Collection entries
•••

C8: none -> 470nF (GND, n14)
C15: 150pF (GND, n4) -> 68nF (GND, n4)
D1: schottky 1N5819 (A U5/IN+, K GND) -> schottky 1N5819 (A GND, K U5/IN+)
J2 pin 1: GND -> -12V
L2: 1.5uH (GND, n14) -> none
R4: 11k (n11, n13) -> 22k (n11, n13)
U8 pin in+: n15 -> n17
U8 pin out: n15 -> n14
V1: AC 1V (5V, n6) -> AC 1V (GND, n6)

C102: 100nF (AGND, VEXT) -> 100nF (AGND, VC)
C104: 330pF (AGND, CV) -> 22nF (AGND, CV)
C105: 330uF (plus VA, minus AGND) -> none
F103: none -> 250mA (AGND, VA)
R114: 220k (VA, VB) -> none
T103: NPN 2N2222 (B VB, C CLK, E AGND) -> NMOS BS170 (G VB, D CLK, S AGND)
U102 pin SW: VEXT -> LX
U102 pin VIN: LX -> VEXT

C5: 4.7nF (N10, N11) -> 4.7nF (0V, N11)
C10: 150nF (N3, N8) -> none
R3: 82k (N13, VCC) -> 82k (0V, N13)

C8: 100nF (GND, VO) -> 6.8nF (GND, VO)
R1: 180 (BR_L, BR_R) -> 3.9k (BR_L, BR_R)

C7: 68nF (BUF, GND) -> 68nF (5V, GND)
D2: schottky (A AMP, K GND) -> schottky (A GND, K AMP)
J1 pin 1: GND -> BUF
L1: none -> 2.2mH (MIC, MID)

•••

■ **Problem to solve**
Reproduce every entry above. Make each line identical to the original.

■ **Written solution**
C8: none -> 470nF (GND, n14)
C15: 150pF (GND, n4) -> 68nF (GND, n4)
D1: schottky 1N5819 (A U5/IN+, K GND) -> schottky 1N5819 (A GND, K U5/IN+)
J2 pin 1: GND -> -12V
L2: 1.5uH (GND, n14) -> none
R4: 11k (n11, n13) -> 22k (n11, n13)
U8 pin in+: n15 -> n17
U8 pin out: n15 -> n14
V1: AC 1V (5V, n6) -> AC 1V (GND, n6)

C102: 100nF (AGND, VEXT) -> 100nF (AGND, VC)
C104: 330pF (AGND, CV) -> 22nF (AGND, CV)
C105: 330uF (plus VA, minus AGND) -> none
F103: none -> 250mA (AGND, VA)
R114: 220k (VA, VB) -> none
T103: NPN 2N2222 (B VB, C CLK, E AGND) -> NMOS BS170 (G VB, D CLK, S AGND)
U102 pin SW: VEXT -> LX
U102 pin VIN: LX -> VEXT

C5: 4.7nF (N10, N11) -> 4.7nF (0V, N11)
C10: 150nF (N3, N8) -> none
R3: 82k (N13, VCC) -> 82k (0V, N13)

C8: 100nF (GND, VO) -> 6.8nF (GND, VO)
R1: 180 (BR_L, BR_R) -> 3.9k (BR_L, BR_R)

C7: 68nF (BUF, GND) -> 68nF (5V, GND)
D2: schottky (A AMP, K GND) -> schottky (A GND, K AMP)
J1 pin 1: GND -> BUF
L1: none -> 2.2mH (MIC, MID)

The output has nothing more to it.